╔══

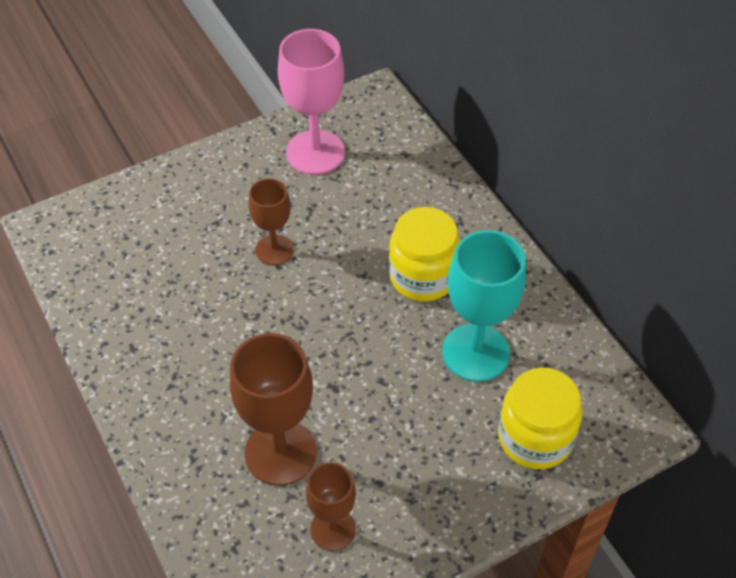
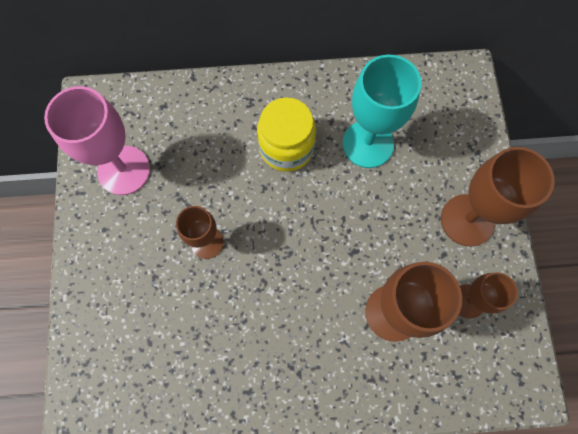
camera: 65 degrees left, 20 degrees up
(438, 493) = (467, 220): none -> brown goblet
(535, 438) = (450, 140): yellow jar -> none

╚══
╔══

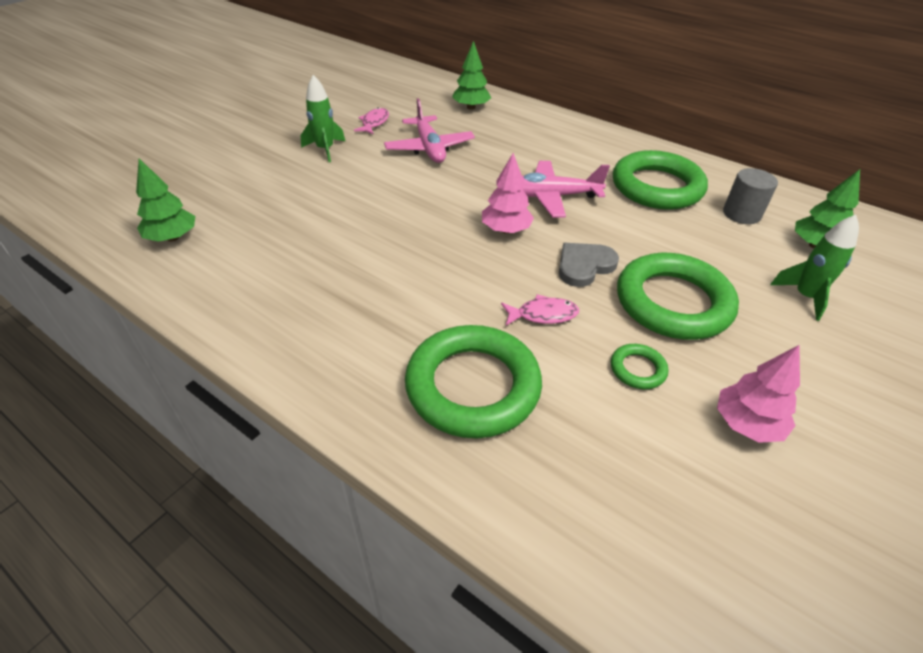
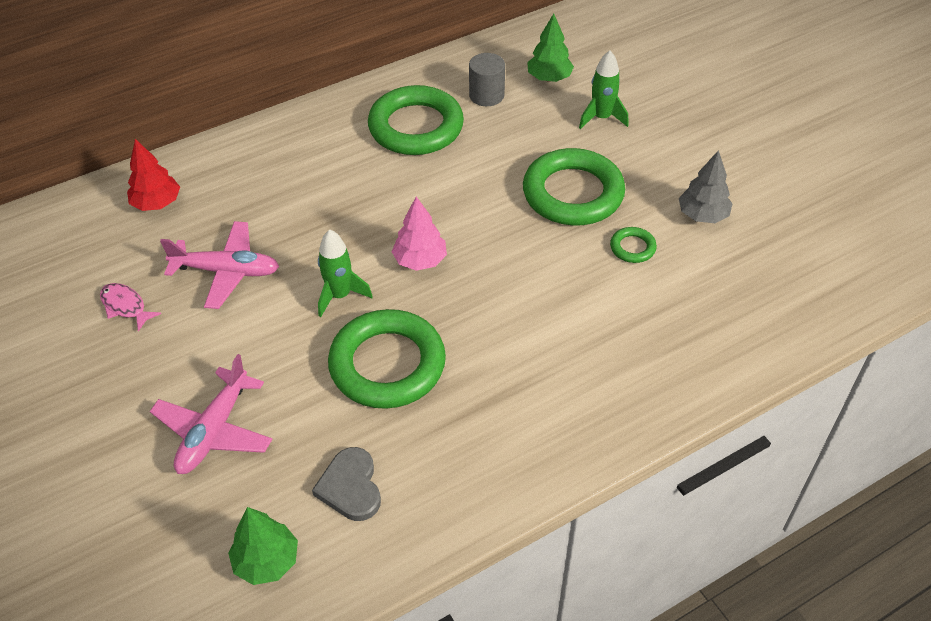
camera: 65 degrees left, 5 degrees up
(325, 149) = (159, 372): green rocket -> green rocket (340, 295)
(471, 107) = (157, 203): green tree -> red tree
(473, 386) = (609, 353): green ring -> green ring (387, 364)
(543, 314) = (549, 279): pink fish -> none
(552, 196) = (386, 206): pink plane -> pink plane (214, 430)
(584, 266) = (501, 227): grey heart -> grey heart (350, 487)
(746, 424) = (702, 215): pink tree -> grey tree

╚══

▸ **Work to be completed**
Search the listing for the word "camera", and copy every line in which it is found.

▸ **Worked solution**
camera: 65 degrees left, 20 degrees up
camera: 65 degrees left, 5 degrees up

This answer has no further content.